▶ DATA BELOW
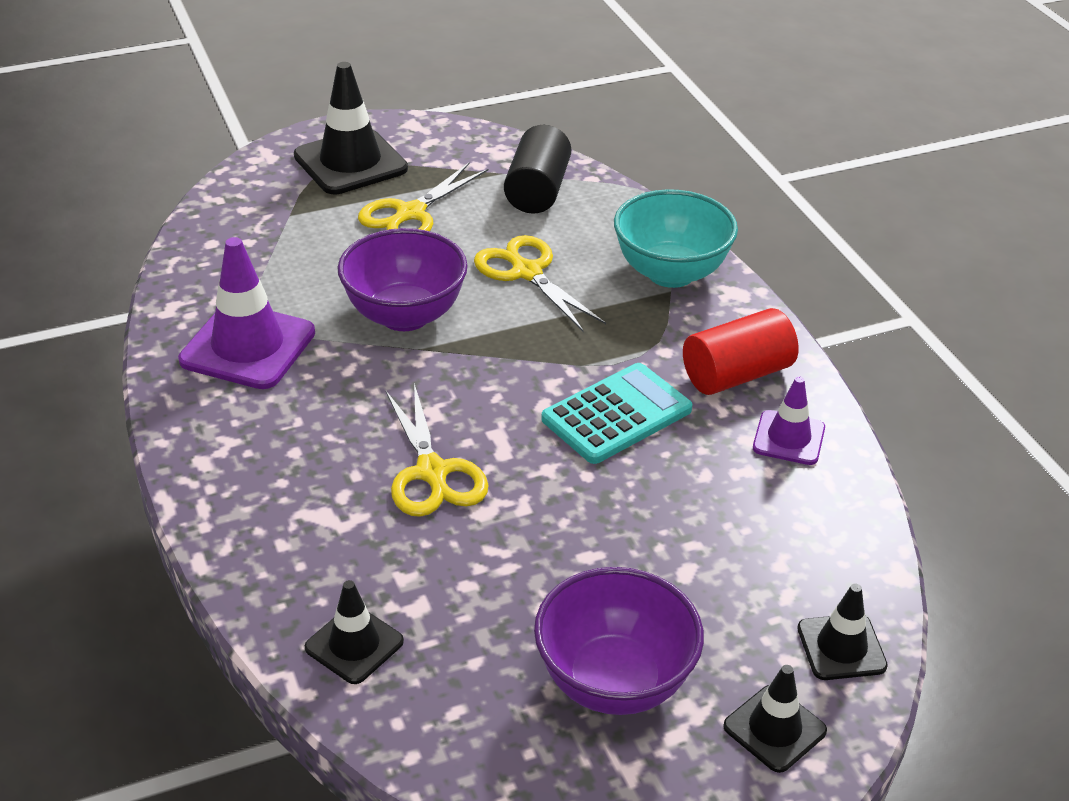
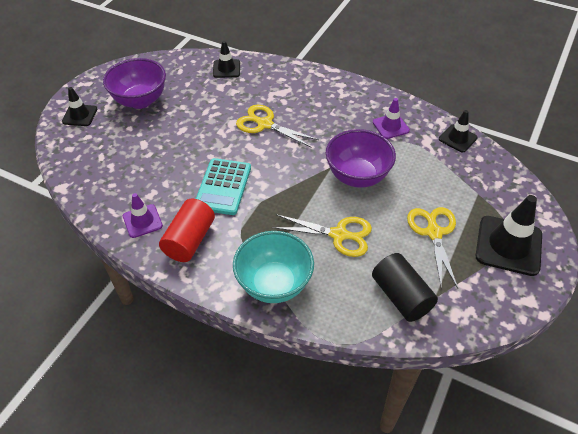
camera: 140 degrees right, 10 degrees up
(248, 346) = (390, 126): purple traffic cone -> purple traffic cone, size x0.57
(841, 647) = (71, 150): black traffic cone -> black traffic cone (457, 138)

▶ YOUR ASSIGNMENT
Everything from the line that contains "(248, 346) = (390, 126): purple" through the final line of the listing is to be restated word for word, and nothing more.

▶ WRITTEN ANSWER
(248, 346) = (390, 126): purple traffic cone -> purple traffic cone, size x0.57
(841, 647) = (71, 150): black traffic cone -> black traffic cone (457, 138)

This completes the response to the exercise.